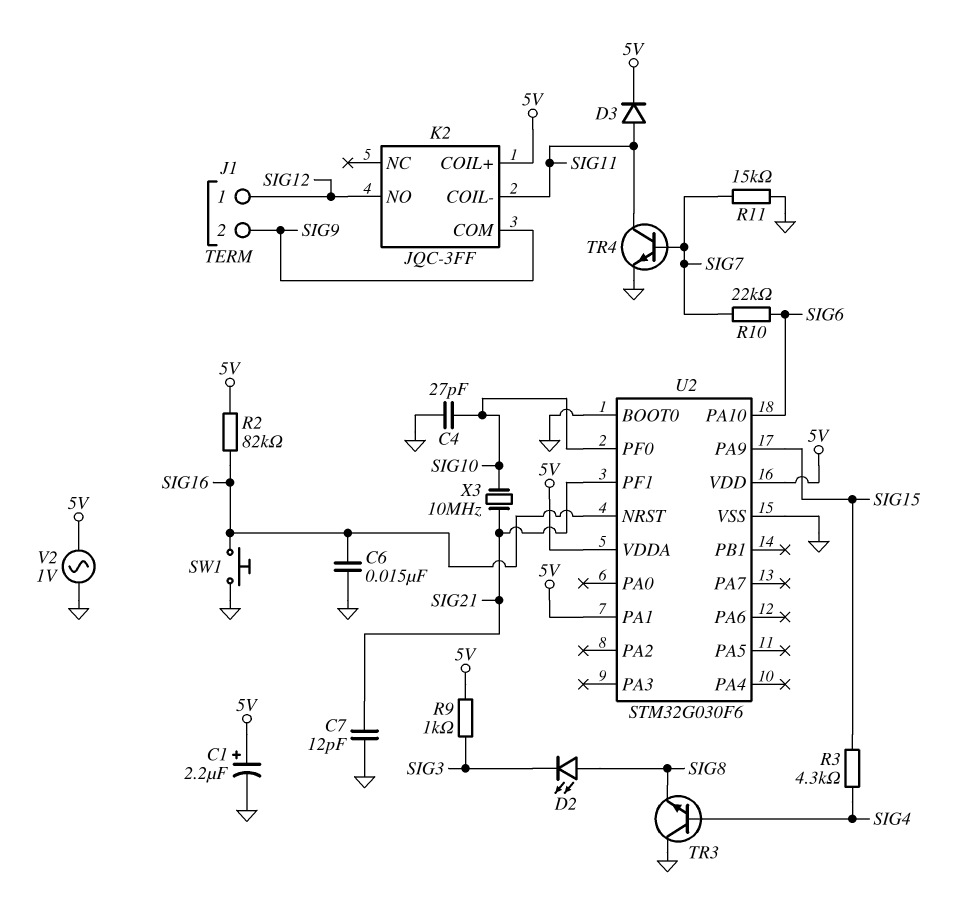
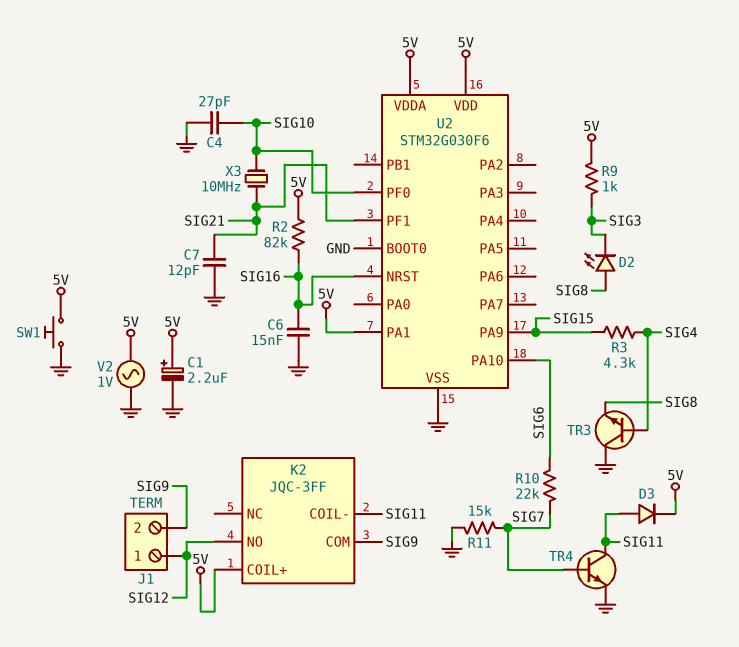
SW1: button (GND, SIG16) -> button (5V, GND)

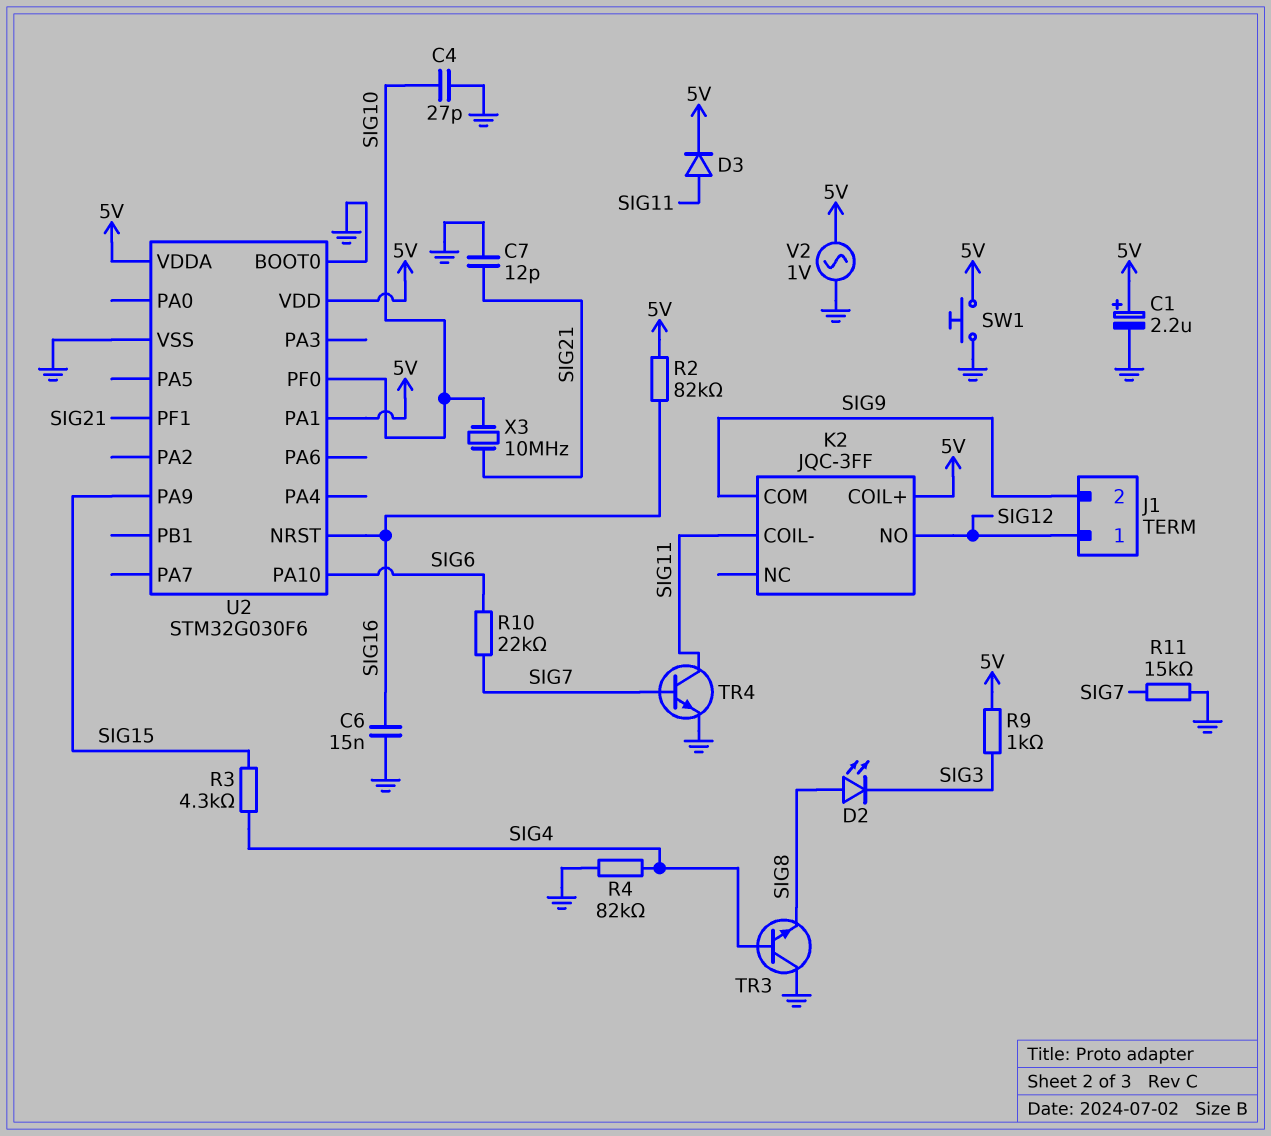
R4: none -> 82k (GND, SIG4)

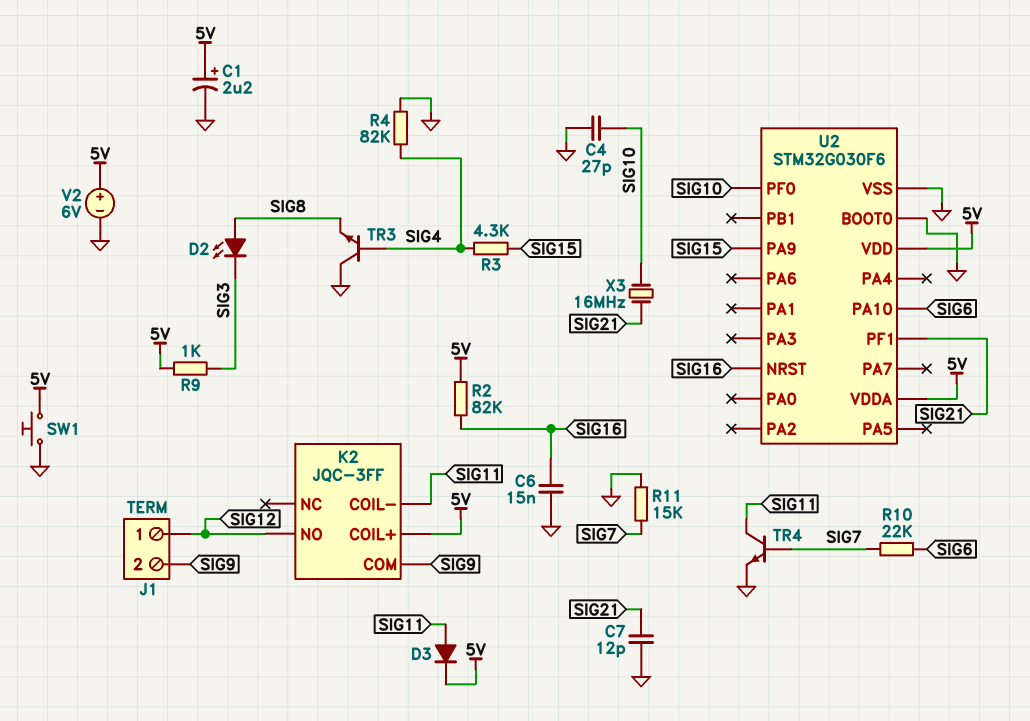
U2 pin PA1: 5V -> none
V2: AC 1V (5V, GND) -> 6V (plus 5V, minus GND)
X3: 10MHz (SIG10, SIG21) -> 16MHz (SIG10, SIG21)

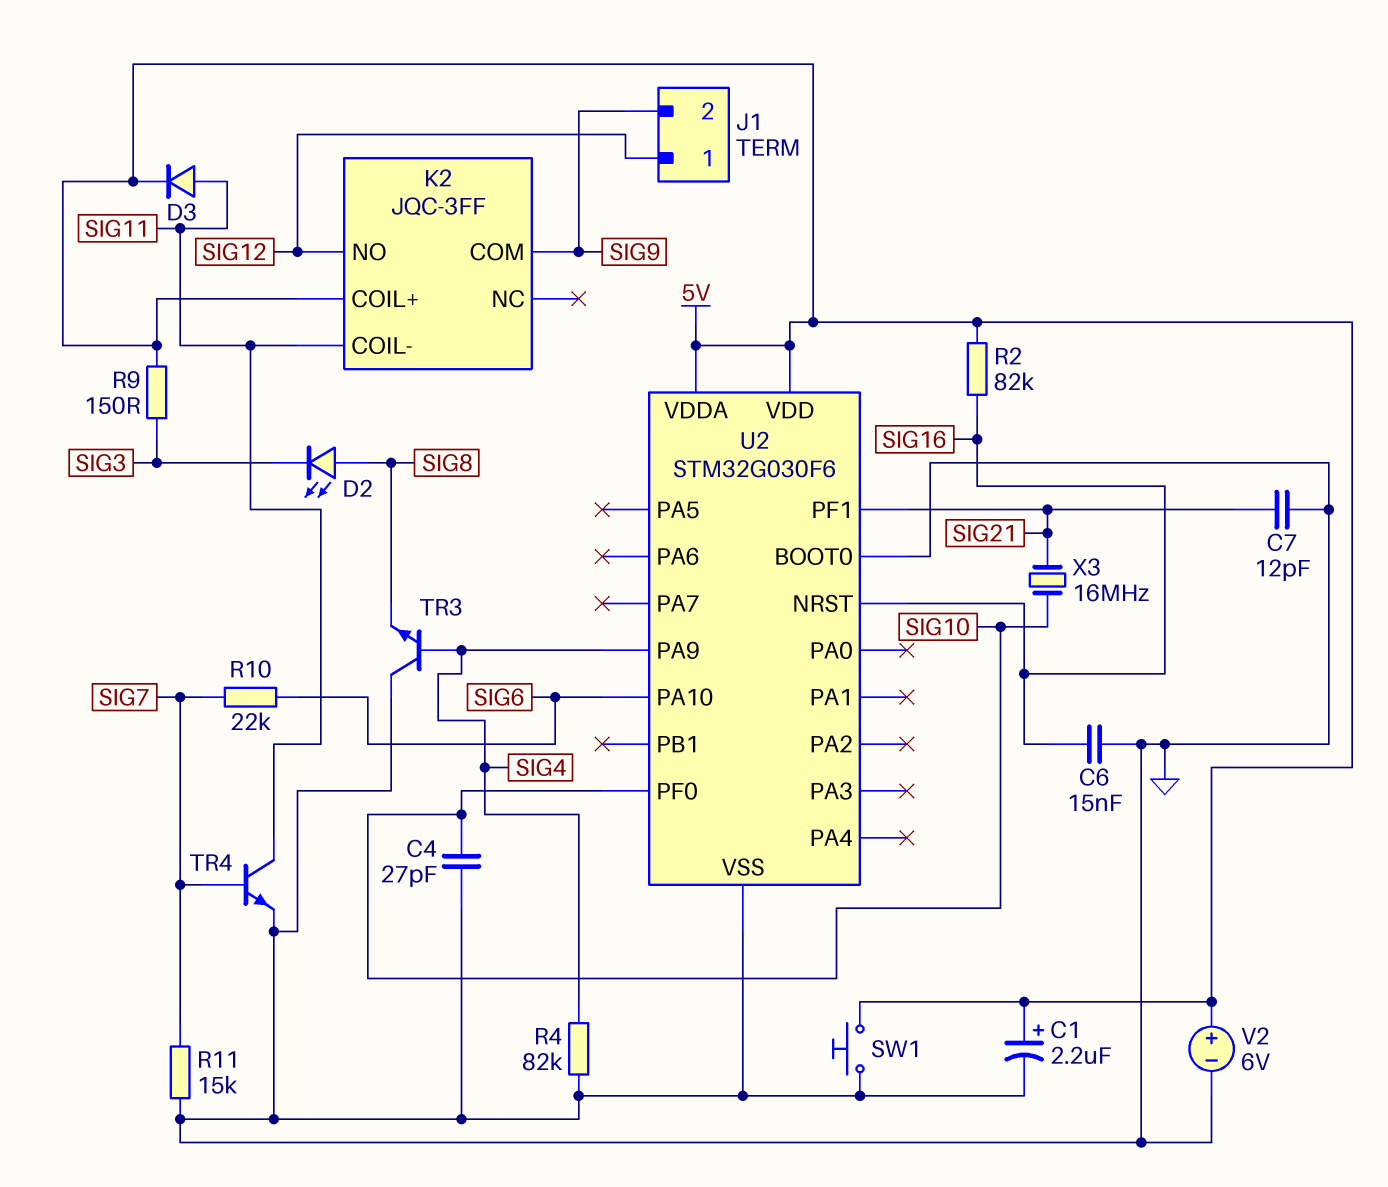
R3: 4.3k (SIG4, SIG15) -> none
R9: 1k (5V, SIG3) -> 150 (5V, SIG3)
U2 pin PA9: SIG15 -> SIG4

================

=== ABOUT THIS EXERCISE ===
Leave out the pictures and print each record exactly as it stands.

=== EXERCISE SOLUTION ===
SW1: button (GND, SIG16) -> button (5V, GND)

R4: none -> 82k (GND, SIG4)

U2 pin PA1: 5V -> none
V2: AC 1V (5V, GND) -> 6V (plus 5V, minus GND)
X3: 10MHz (SIG10, SIG21) -> 16MHz (SIG10, SIG21)

R3: 4.3k (SIG4, SIG15) -> none
R9: 1k (5V, SIG3) -> 150 (5V, SIG3)
U2 pin PA9: SIG15 -> SIG4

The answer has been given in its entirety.